== Segment start ==

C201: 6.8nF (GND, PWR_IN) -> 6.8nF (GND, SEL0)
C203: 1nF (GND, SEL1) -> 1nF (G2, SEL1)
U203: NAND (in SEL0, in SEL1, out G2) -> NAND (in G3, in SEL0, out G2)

== Segment end ==
== Segment start ==

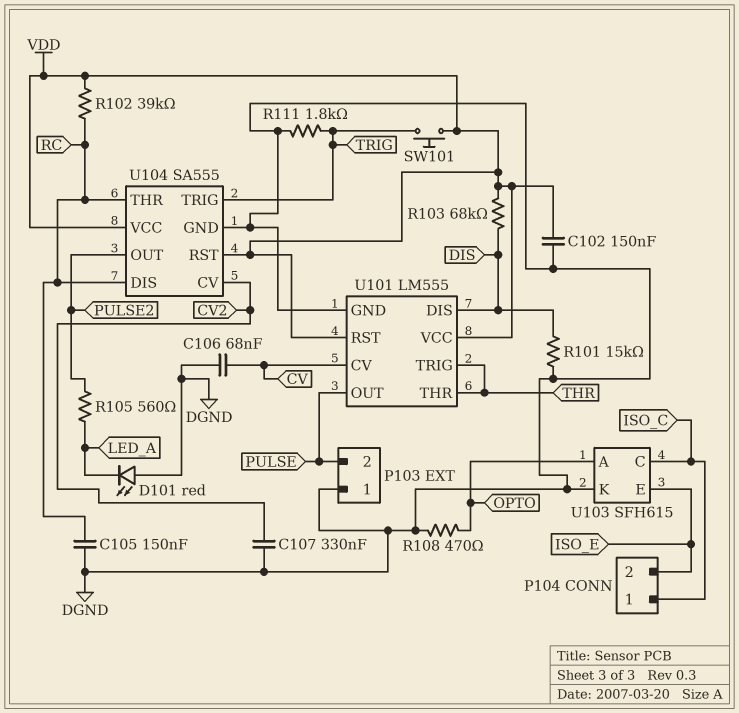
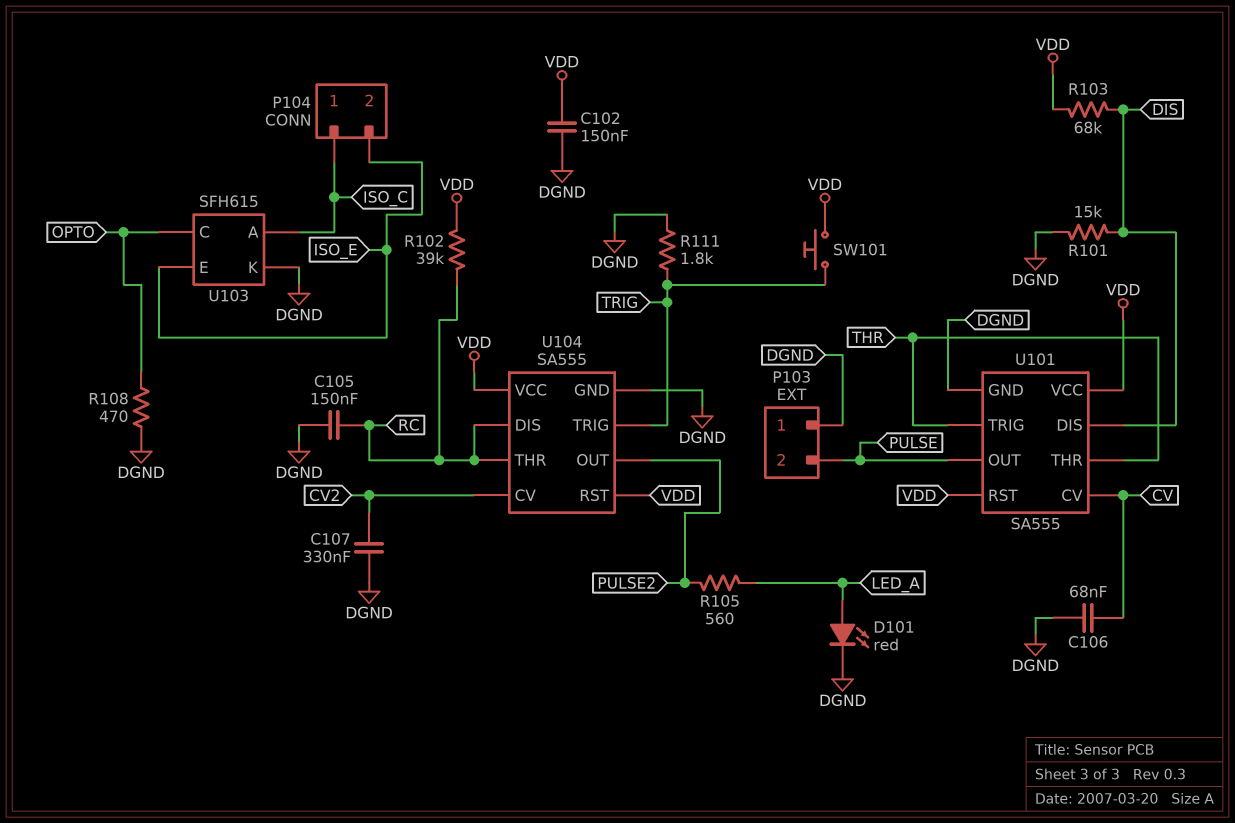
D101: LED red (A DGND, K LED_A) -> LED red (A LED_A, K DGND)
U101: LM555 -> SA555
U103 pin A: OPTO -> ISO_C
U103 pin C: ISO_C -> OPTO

== Segment end ==

* Exercise description *
Copy every line above in which the string "OPTO" shows up.

* Solution *
U103 pin A: OPTO -> ISO_C
U103 pin C: ISO_C -> OPTO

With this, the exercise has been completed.